◆ Task objective ◆
Please reproduce the listing below exactly, leaving out every picture.

◆ Extracted records ◆
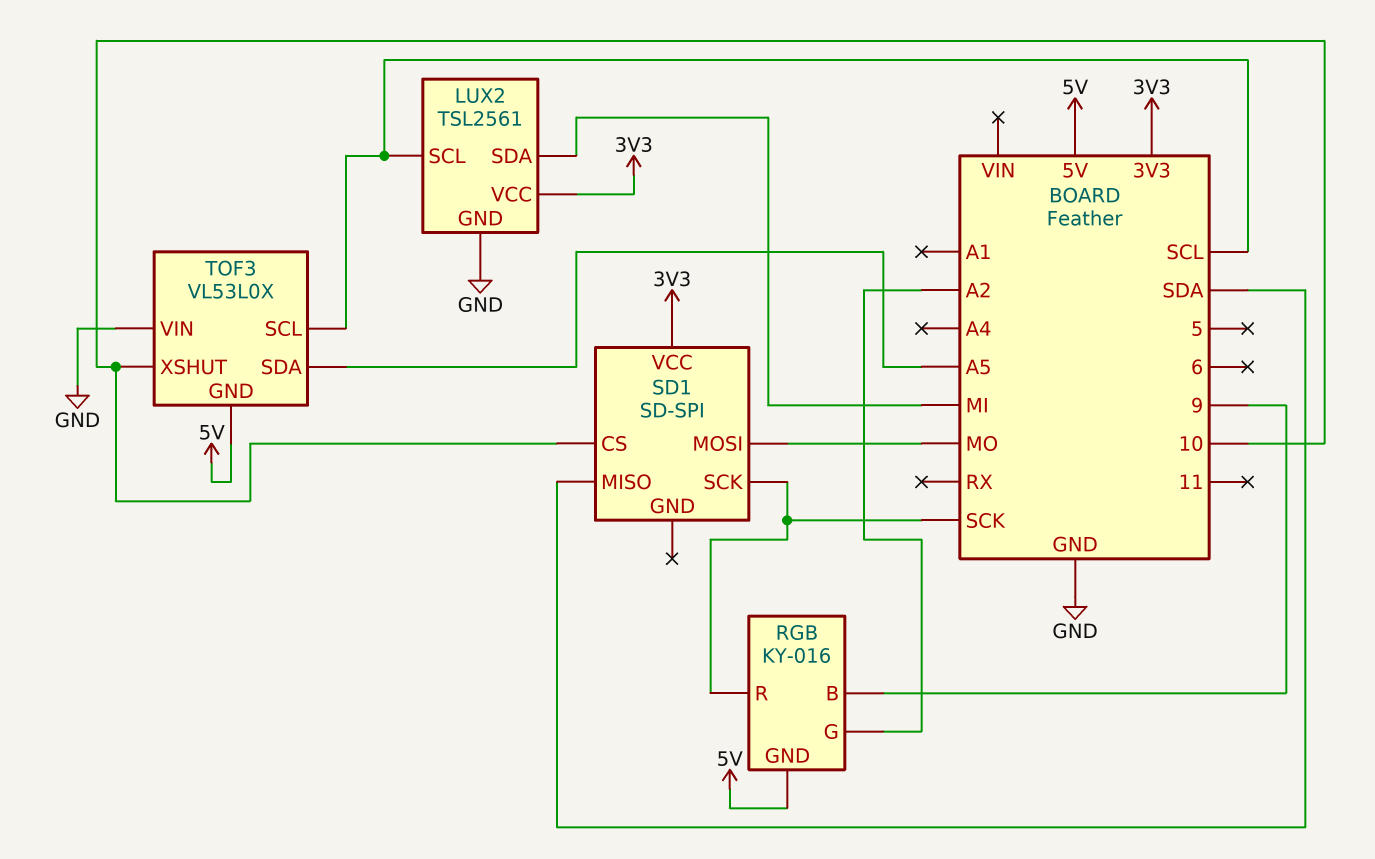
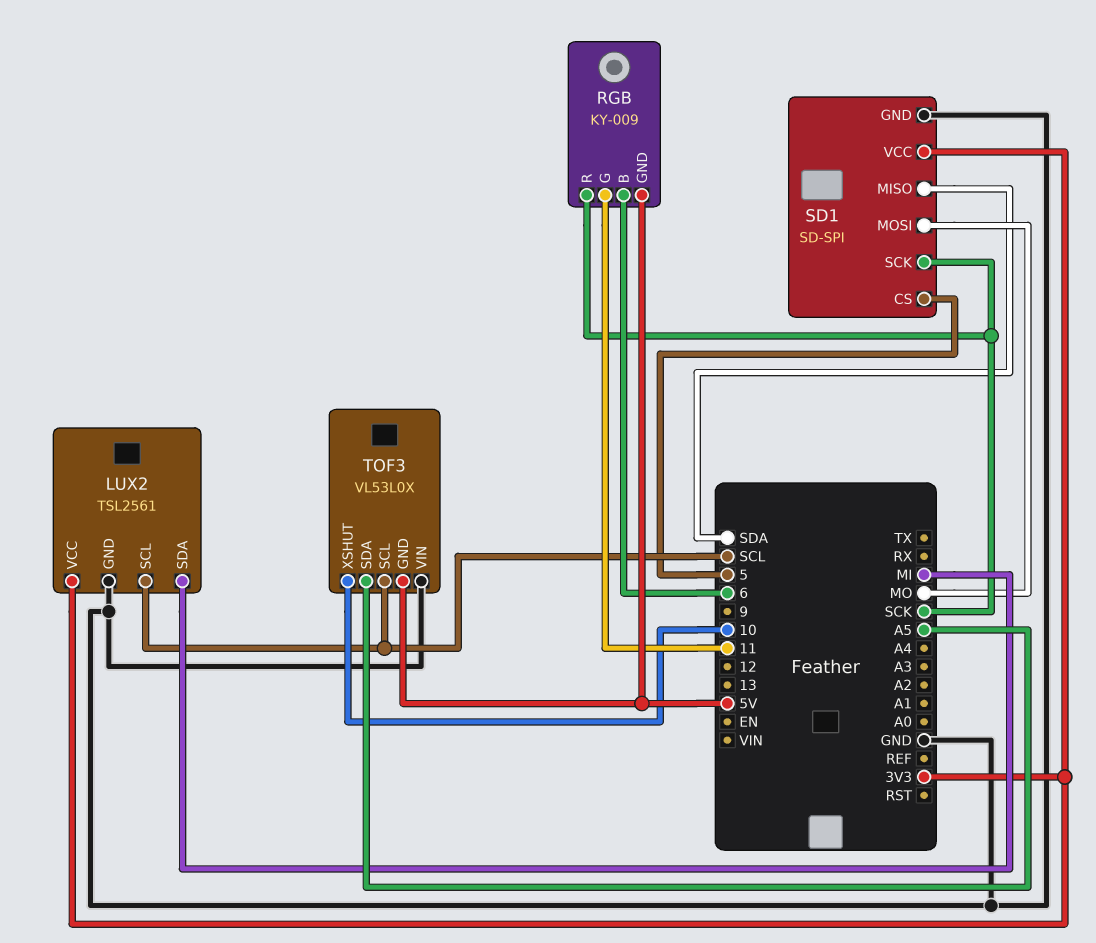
RGB: KY-016 -> KY-009
RGB pin B: 9 -> 6
RGB pin G: A2 -> 11
SD1 pin CS: 10 -> 5
SD1 pin GND: none -> GND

◆ Reply ◆
RGB: KY-016 -> KY-009
RGB pin B: 9 -> 6
RGB pin G: A2 -> 11
SD1 pin CS: 10 -> 5
SD1 pin GND: none -> GND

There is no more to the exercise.